→ **Assigned task**
The lines needed are those below that contain the word "white"; copy each one.

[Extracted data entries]
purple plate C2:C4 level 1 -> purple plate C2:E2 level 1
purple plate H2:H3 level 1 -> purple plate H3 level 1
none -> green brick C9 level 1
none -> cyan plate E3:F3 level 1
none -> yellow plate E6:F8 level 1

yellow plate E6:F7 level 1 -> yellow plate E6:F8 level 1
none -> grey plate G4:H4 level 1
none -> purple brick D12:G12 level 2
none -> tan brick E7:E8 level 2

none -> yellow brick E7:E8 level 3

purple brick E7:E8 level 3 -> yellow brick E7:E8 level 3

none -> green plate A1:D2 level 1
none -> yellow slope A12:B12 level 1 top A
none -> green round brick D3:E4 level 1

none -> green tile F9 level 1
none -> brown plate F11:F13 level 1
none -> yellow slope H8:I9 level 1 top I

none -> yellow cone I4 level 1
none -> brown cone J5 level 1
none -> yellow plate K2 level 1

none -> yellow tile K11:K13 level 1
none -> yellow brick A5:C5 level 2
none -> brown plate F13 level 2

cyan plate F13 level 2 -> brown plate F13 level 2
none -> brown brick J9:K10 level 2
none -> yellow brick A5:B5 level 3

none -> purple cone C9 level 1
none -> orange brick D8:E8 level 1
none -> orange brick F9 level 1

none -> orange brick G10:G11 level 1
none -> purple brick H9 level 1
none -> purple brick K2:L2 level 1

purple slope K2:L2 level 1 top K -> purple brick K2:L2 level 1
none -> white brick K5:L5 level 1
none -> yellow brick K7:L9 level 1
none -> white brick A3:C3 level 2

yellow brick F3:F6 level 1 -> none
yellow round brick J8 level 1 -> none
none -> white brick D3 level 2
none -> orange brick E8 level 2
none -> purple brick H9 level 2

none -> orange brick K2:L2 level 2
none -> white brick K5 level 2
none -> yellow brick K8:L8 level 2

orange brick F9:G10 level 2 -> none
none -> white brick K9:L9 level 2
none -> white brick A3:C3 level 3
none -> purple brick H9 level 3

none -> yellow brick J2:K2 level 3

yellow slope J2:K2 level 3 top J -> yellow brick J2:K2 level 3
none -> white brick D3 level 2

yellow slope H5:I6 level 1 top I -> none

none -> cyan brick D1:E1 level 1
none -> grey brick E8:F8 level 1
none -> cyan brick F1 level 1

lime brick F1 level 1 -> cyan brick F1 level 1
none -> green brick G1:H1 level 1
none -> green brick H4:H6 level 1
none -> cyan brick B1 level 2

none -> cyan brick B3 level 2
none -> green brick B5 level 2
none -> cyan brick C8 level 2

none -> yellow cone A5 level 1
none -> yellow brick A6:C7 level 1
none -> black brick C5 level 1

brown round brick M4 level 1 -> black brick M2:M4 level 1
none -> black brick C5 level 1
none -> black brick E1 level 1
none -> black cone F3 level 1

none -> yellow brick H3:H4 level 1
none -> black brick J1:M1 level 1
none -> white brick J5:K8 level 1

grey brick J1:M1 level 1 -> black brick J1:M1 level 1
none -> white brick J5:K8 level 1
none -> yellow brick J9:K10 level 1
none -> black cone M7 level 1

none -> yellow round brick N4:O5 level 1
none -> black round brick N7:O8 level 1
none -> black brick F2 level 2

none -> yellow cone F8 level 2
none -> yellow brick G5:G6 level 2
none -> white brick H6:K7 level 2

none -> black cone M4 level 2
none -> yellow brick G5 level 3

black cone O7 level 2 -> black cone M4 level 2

→ **Written answer**
none -> white brick K5:L5 level 1
none -> white brick A3:C3 level 2
none -> white brick D3 level 2
none -> white brick K5 level 2
none -> white brick K9:L9 level 2
none -> white brick A3:C3 level 3
none -> white brick D3 level 2
none -> white brick J5:K8 level 1
none -> white brick J5:K8 level 1
none -> white brick H6:K7 level 2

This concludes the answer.